* What you will do *
Copy every record exactly as it appears in the data below.

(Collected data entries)
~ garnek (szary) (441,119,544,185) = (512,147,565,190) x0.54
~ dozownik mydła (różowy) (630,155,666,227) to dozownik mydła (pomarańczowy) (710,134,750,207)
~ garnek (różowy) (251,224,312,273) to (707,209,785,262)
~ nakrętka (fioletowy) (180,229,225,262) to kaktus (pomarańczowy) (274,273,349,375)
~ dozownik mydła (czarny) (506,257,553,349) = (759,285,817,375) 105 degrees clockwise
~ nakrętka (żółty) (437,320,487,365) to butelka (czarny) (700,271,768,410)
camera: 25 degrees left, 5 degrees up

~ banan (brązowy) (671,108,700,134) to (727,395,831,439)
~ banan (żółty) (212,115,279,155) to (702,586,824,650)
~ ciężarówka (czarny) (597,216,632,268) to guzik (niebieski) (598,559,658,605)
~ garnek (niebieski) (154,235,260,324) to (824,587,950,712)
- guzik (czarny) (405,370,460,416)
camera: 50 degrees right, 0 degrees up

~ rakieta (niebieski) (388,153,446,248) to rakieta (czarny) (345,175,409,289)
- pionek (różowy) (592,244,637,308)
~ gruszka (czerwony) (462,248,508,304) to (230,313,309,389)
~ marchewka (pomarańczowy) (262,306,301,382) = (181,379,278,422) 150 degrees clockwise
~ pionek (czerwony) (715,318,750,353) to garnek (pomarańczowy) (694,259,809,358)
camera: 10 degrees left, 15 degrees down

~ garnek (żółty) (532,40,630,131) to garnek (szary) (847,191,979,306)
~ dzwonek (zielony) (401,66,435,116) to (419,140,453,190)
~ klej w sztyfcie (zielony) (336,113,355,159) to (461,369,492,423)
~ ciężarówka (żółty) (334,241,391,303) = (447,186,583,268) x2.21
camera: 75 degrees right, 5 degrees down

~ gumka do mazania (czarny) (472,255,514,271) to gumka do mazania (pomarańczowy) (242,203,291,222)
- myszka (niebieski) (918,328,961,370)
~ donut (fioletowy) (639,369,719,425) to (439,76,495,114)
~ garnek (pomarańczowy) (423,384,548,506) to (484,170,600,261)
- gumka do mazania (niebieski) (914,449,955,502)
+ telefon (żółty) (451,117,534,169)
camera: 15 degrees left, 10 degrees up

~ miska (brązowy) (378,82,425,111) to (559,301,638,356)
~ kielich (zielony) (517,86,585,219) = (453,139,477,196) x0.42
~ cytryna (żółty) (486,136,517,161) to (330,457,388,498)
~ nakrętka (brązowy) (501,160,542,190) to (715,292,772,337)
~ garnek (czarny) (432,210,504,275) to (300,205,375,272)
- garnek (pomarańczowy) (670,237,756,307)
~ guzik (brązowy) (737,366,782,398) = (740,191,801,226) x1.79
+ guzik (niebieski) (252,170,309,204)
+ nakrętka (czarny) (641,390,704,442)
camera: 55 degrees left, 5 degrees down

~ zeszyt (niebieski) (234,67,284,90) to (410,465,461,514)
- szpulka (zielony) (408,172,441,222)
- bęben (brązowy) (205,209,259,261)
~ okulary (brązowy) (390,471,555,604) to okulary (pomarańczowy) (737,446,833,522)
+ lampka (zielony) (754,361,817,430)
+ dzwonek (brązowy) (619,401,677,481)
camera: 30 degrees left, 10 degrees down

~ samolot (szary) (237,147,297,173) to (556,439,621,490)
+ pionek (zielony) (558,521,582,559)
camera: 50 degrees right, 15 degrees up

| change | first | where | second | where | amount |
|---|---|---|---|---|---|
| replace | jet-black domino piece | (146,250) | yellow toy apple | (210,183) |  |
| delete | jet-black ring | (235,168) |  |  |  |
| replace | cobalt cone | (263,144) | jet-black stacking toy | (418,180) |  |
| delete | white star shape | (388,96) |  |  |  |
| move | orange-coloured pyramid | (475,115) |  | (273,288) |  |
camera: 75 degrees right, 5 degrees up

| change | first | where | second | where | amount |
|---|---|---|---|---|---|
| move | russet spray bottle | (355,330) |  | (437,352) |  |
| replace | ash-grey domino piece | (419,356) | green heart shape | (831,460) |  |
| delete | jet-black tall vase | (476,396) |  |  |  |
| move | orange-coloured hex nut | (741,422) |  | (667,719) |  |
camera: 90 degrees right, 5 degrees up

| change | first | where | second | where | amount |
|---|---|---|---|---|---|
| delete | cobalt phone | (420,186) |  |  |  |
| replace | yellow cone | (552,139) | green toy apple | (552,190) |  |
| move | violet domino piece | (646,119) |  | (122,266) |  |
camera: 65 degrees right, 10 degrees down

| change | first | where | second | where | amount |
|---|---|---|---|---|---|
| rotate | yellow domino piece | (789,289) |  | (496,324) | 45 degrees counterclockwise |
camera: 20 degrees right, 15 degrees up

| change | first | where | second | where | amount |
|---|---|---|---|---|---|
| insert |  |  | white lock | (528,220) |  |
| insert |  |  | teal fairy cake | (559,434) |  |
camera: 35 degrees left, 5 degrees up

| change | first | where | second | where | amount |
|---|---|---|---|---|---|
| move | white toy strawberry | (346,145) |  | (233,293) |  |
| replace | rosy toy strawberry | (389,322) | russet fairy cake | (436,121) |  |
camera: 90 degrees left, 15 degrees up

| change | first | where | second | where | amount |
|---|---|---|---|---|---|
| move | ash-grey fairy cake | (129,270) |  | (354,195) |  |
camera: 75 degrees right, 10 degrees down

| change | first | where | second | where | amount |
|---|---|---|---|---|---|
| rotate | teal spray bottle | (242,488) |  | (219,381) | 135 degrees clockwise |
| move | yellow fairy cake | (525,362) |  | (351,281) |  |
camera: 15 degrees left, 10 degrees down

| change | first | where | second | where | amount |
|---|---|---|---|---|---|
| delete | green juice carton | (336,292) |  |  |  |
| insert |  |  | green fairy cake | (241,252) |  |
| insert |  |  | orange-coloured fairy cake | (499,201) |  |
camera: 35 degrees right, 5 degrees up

* Response *
~ garnek (szary) (441,119,544,185) = (512,147,565,190) x0.54
~ dozownik mydła (różowy) (630,155,666,227) to dozownik mydła (pomarańczowy) (710,134,750,207)
~ garnek (różowy) (251,224,312,273) to (707,209,785,262)
~ nakrętka (fioletowy) (180,229,225,262) to kaktus (pomarańczowy) (274,273,349,375)
~ dozownik mydła (czarny) (506,257,553,349) = (759,285,817,375) 105 degrees clockwise
~ nakrętka (żółty) (437,320,487,365) to butelka (czarny) (700,271,768,410)
camera: 25 degrees left, 5 degrees up

~ banan (brązowy) (671,108,700,134) to (727,395,831,439)
~ banan (żółty) (212,115,279,155) to (702,586,824,650)
~ ciężarówka (czarny) (597,216,632,268) to guzik (niebieski) (598,559,658,605)
~ garnek (niebieski) (154,235,260,324) to (824,587,950,712)
- guzik (czarny) (405,370,460,416)
camera: 50 degrees right, 0 degrees up

~ rakieta (niebieski) (388,153,446,248) to rakieta (czarny) (345,175,409,289)
- pionek (różowy) (592,244,637,308)
~ gruszka (czerwony) (462,248,508,304) to (230,313,309,389)
~ marchewka (pomarańczowy) (262,306,301,382) = (181,379,278,422) 150 degrees clockwise
~ pionek (czerwony) (715,318,750,353) to garnek (pomarańczowy) (694,259,809,358)
camera: 10 degrees left, 15 degrees down

~ garnek (żółty) (532,40,630,131) to garnek (szary) (847,191,979,306)
~ dzwonek (zielony) (401,66,435,116) to (419,140,453,190)
~ klej w sztyfcie (zielony) (336,113,355,159) to (461,369,492,423)
~ ciężarówka (żółty) (334,241,391,303) = (447,186,583,268) x2.21
camera: 75 degrees right, 5 degrees down

~ gumka do mazania (czarny) (472,255,514,271) to gumka do mazania (pomarańczowy) (242,203,291,222)
- myszka (niebieski) (918,328,961,370)
~ donut (fioletowy) (639,369,719,425) to (439,76,495,114)
~ garnek (pomarańczowy) (423,384,548,506) to (484,170,600,261)
- gumka do mazania (niebieski) (914,449,955,502)
+ telefon (żółty) (451,117,534,169)
camera: 15 degrees left, 10 degrees up

~ miska (brązowy) (378,82,425,111) to (559,301,638,356)
~ kielich (zielony) (517,86,585,219) = (453,139,477,196) x0.42
~ cytryna (żółty) (486,136,517,161) to (330,457,388,498)
~ nakrętka (brązowy) (501,160,542,190) to (715,292,772,337)
~ garnek (czarny) (432,210,504,275) to (300,205,375,272)
- garnek (pomarańczowy) (670,237,756,307)
~ guzik (brązowy) (737,366,782,398) = (740,191,801,226) x1.79
+ guzik (niebieski) (252,170,309,204)
+ nakrętka (czarny) (641,390,704,442)
camera: 55 degrees left, 5 degrees down

~ zeszyt (niebieski) (234,67,284,90) to (410,465,461,514)
- szpulka (zielony) (408,172,441,222)
- bęben (brązowy) (205,209,259,261)
~ okulary (brązowy) (390,471,555,604) to okulary (pomarańczowy) (737,446,833,522)
+ lampka (zielony) (754,361,817,430)
+ dzwonek (brązowy) (619,401,677,481)
camera: 30 degrees left, 10 degrees down

~ samolot (szary) (237,147,297,173) to (556,439,621,490)
+ pionek (zielony) (558,521,582,559)
camera: 50 degrees right, 15 degrees up

| change | first | where | second | where | amount |
|---|---|---|---|---|---|
| replace | jet-black domino piece | (146,250) | yellow toy apple | (210,183) |  |
| delete | jet-black ring | (235,168) |  |  |  |
| replace | cobalt cone | (263,144) | jet-black stacking toy | (418,180) |  |
| delete | white star shape | (388,96) |  |  |  |
| move | orange-coloured pyramid | (475,115) |  | (273,288) |  |
camera: 75 degrees right, 5 degrees up

| change | first | where | second | where | amount |
|---|---|---|---|---|---|
| move | russet spray bottle | (355,330) |  | (437,352) |  |
| replace | ash-grey domino piece | (419,356) | green heart shape | (831,460) |  |
| delete | jet-black tall vase | (476,396) |  |  |  |
| move | orange-coloured hex nut | (741,422) |  | (667,719) |  |
camera: 90 degrees right, 5 degrees up

| change | first | where | second | where | amount |
|---|---|---|---|---|---|
| delete | cobalt phone | (420,186) |  |  |  |
| replace | yellow cone | (552,139) | green toy apple | (552,190) |  |
| move | violet domino piece | (646,119) |  | (122,266) |  |
camera: 65 degrees right, 10 degrees down

| change | first | where | second | where | amount |
|---|---|---|---|---|---|
| rotate | yellow domino piece | (789,289) |  | (496,324) | 45 degrees counterclockwise |
camera: 20 degrees right, 15 degrees up

| change | first | where | second | where | amount |
|---|---|---|---|---|---|
| insert |  |  | white lock | (528,220) |  |
| insert |  |  | teal fairy cake | (559,434) |  |
camera: 35 degrees left, 5 degrees up

| change | first | where | second | where | amount |
|---|---|---|---|---|---|
| move | white toy strawberry | (346,145) |  | (233,293) |  |
| replace | rosy toy strawberry | (389,322) | russet fairy cake | (436,121) |  |
camera: 90 degrees left, 15 degrees up

| change | first | where | second | where | amount |
|---|---|---|---|---|---|
| move | ash-grey fairy cake | (129,270) |  | (354,195) |  |
camera: 75 degrees right, 10 degrees down

| change | first | where | second | where | amount |
|---|---|---|---|---|---|
| rotate | teal spray bottle | (242,488) |  | (219,381) | 135 degrees clockwise |
| move | yellow fairy cake | (525,362) |  | (351,281) |  |
camera: 15 degrees left, 10 degrees down

| change | first | where | second | where | amount |
|---|---|---|---|---|---|
| delete | green juice carton | (336,292) |  |  |  |
| insert |  |  | green fairy cake | (241,252) |  |
| insert |  |  | orange-coloured fairy cake | (499,201) |  |
camera: 35 degrees right, 5 degrees up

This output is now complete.